Exercise description => All lines from the entries below that contain the string "none" should be copied out.

(Saved entries)
▼▼▼
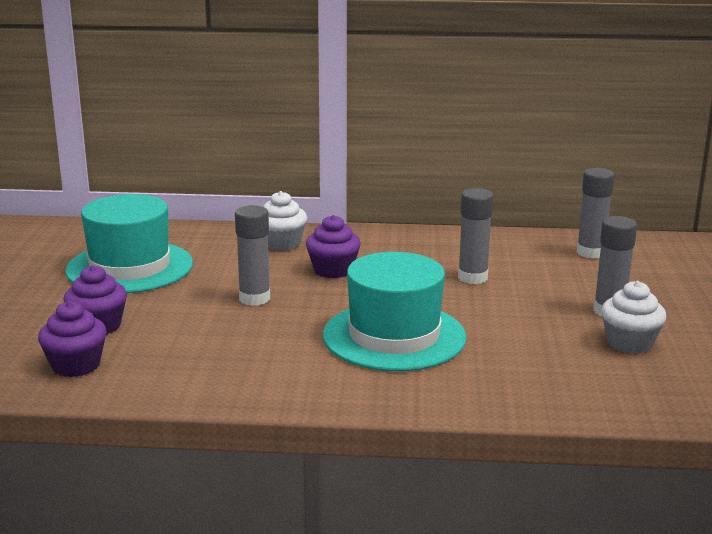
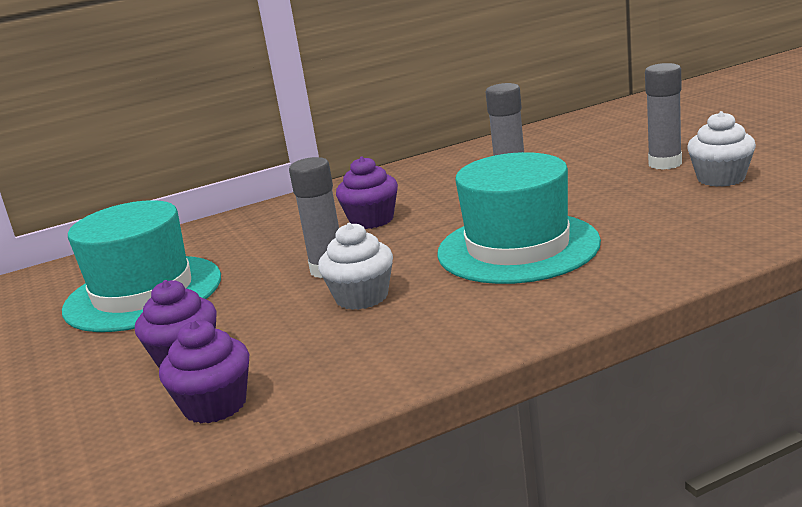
camera: 25 degrees left, 0 degrees up
white cupcake [263,191,307,251] -> white cupcake moved to [318,223,393,310]
grey glue stick [577,168,614,259] -> none

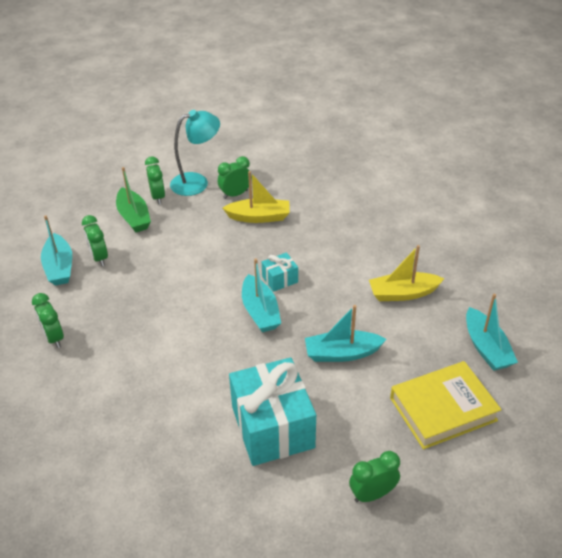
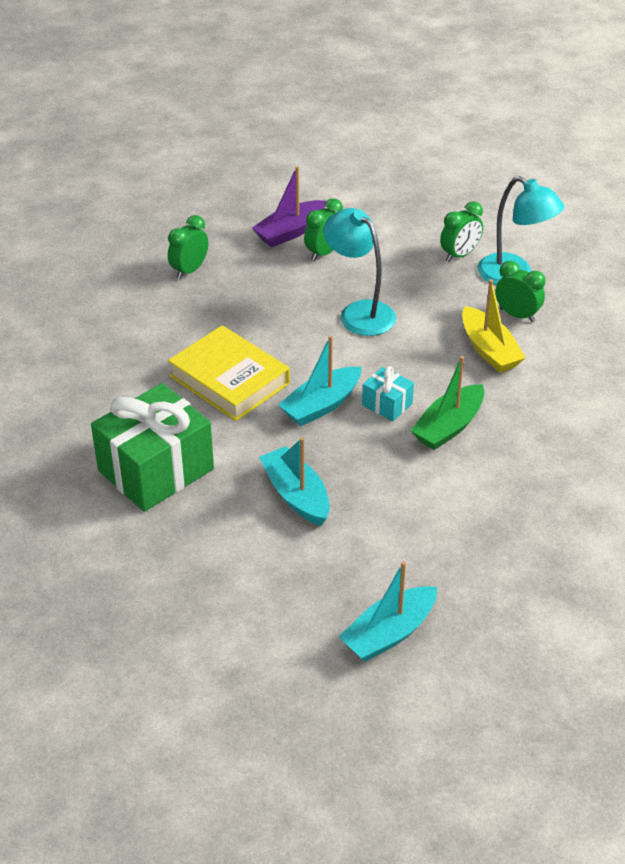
camera: 65 degrees right, 0 degrees up
turquoise boat [41,215,72,286] -> purple boat [252,166,326,247]
green boat [116,167,151,232] -> green boat moved to [410,356,484,450]
turquoise gift [229,357,316,466] -> green gift [91,383,214,512]
green clock [349,451,400,503] -> none
yellow boat [369,245,444,301] -> none
yellow book [390,361,501,449] -> yellow book moved to [168,325,290,421]
none -> turquoise lamp [323,208,396,336]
▲▲▲
Task output =>
grey glue stick [577,168,614,259] -> none
green clock [349,451,400,503] -> none
yellow boat [369,245,444,301] -> none
none -> turquoise lamp [323,208,396,336]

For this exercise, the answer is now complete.